** Opening RECORDS FOR PROCESSING block **

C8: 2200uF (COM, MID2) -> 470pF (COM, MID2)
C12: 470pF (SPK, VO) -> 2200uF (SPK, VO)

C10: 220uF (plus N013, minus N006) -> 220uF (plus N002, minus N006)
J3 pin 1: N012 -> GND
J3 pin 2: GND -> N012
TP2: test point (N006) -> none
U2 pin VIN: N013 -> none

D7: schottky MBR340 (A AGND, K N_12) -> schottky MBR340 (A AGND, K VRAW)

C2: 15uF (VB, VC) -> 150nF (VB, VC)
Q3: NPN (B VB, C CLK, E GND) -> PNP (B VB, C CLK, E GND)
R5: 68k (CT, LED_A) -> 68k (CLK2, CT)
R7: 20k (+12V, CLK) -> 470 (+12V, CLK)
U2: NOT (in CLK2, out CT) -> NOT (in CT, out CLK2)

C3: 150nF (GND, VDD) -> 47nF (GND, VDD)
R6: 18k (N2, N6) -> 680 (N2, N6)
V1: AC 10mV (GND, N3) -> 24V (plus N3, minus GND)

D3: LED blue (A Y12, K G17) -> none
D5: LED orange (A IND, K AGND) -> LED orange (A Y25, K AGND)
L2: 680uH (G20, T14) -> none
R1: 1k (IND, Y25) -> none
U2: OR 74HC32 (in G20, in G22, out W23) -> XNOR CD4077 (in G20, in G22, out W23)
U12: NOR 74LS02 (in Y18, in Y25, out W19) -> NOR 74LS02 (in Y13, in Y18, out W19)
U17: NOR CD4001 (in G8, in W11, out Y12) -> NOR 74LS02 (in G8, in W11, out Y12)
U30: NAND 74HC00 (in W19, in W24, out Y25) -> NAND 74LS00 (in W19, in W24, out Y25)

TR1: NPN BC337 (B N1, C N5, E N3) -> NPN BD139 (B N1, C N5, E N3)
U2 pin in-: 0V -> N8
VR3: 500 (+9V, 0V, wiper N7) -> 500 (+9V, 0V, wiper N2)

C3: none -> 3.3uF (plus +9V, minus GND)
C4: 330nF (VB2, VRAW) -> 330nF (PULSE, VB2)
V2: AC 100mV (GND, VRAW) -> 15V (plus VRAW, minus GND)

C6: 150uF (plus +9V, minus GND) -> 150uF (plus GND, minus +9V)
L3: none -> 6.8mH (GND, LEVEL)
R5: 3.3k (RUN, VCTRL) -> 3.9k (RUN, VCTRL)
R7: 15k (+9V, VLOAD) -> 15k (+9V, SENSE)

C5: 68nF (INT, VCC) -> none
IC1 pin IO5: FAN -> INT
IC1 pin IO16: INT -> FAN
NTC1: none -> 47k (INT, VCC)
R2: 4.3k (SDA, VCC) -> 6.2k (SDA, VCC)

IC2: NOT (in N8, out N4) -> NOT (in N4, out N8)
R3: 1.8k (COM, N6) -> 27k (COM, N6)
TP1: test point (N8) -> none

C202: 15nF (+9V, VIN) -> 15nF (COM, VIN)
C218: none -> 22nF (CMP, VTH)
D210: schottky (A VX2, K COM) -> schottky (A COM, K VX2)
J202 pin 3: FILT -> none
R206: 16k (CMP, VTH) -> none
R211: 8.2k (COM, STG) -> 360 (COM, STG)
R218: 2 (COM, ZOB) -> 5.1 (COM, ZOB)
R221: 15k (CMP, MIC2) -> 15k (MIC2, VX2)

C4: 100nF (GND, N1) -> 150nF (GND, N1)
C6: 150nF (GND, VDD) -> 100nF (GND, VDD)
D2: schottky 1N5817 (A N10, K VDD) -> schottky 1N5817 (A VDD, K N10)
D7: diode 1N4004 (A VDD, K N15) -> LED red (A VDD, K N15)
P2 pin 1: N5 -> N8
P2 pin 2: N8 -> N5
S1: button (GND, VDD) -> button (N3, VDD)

** Closing RECORDS FOR PROCESSING block **

Repeat every line of the data verbatim.

C8: 2200uF (COM, MID2) -> 470pF (COM, MID2)
C12: 470pF (SPK, VO) -> 2200uF (SPK, VO)

C10: 220uF (plus N013, minus N006) -> 220uF (plus N002, minus N006)
J3 pin 1: N012 -> GND
J3 pin 2: GND -> N012
TP2: test point (N006) -> none
U2 pin VIN: N013 -> none

D7: schottky MBR340 (A AGND, K N_12) -> schottky MBR340 (A AGND, K VRAW)

C2: 15uF (VB, VC) -> 150nF (VB, VC)
Q3: NPN (B VB, C CLK, E GND) -> PNP (B VB, C CLK, E GND)
R5: 68k (CT, LED_A) -> 68k (CLK2, CT)
R7: 20k (+12V, CLK) -> 470 (+12V, CLK)
U2: NOT (in CLK2, out CT) -> NOT (in CT, out CLK2)

C3: 150nF (GND, VDD) -> 47nF (GND, VDD)
R6: 18k (N2, N6) -> 680 (N2, N6)
V1: AC 10mV (GND, N3) -> 24V (plus N3, minus GND)

D3: LED blue (A Y12, K G17) -> none
D5: LED orange (A IND, K AGND) -> LED orange (A Y25, K AGND)
L2: 680uH (G20, T14) -> none
R1: 1k (IND, Y25) -> none
U2: OR 74HC32 (in G20, in G22, out W23) -> XNOR CD4077 (in G20, in G22, out W23)
U12: NOR 74LS02 (in Y18, in Y25, out W19) -> NOR 74LS02 (in Y13, in Y18, out W19)
U17: NOR CD4001 (in G8, in W11, out Y12) -> NOR 74LS02 (in G8, in W11, out Y12)
U30: NAND 74HC00 (in W19, in W24, out Y25) -> NAND 74LS00 (in W19, in W24, out Y25)

TR1: NPN BC337 (B N1, C N5, E N3) -> NPN BD139 (B N1, C N5, E N3)
U2 pin in-: 0V -> N8
VR3: 500 (+9V, 0V, wiper N7) -> 500 (+9V, 0V, wiper N2)

C3: none -> 3.3uF (plus +9V, minus GND)
C4: 330nF (VB2, VRAW) -> 330nF (PULSE, VB2)
V2: AC 100mV (GND, VRAW) -> 15V (plus VRAW, minus GND)

C6: 150uF (plus +9V, minus GND) -> 150uF (plus GND, minus +9V)
L3: none -> 6.8mH (GND, LEVEL)
R5: 3.3k (RUN, VCTRL) -> 3.9k (RUN, VCTRL)
R7: 15k (+9V, VLOAD) -> 15k (+9V, SENSE)

C5: 68nF (INT, VCC) -> none
IC1 pin IO5: FAN -> INT
IC1 pin IO16: INT -> FAN
NTC1: none -> 47k (INT, VCC)
R2: 4.3k (SDA, VCC) -> 6.2k (SDA, VCC)

IC2: NOT (in N8, out N4) -> NOT (in N4, out N8)
R3: 1.8k (COM, N6) -> 27k (COM, N6)
TP1: test point (N8) -> none

C202: 15nF (+9V, VIN) -> 15nF (COM, VIN)
C218: none -> 22nF (CMP, VTH)
D210: schottky (A VX2, K COM) -> schottky (A COM, K VX2)
J202 pin 3: FILT -> none
R206: 16k (CMP, VTH) -> none
R211: 8.2k (COM, STG) -> 360 (COM, STG)
R218: 2 (COM, ZOB) -> 5.1 (COM, ZOB)
R221: 15k (CMP, MIC2) -> 15k (MIC2, VX2)

C4: 100nF (GND, N1) -> 150nF (GND, N1)
C6: 150nF (GND, VDD) -> 100nF (GND, VDD)
D2: schottky 1N5817 (A N10, K VDD) -> schottky 1N5817 (A VDD, K N10)
D7: diode 1N4004 (A VDD, K N15) -> LED red (A VDD, K N15)
P2 pin 1: N5 -> N8
P2 pin 2: N8 -> N5
S1: button (GND, VDD) -> button (N3, VDD)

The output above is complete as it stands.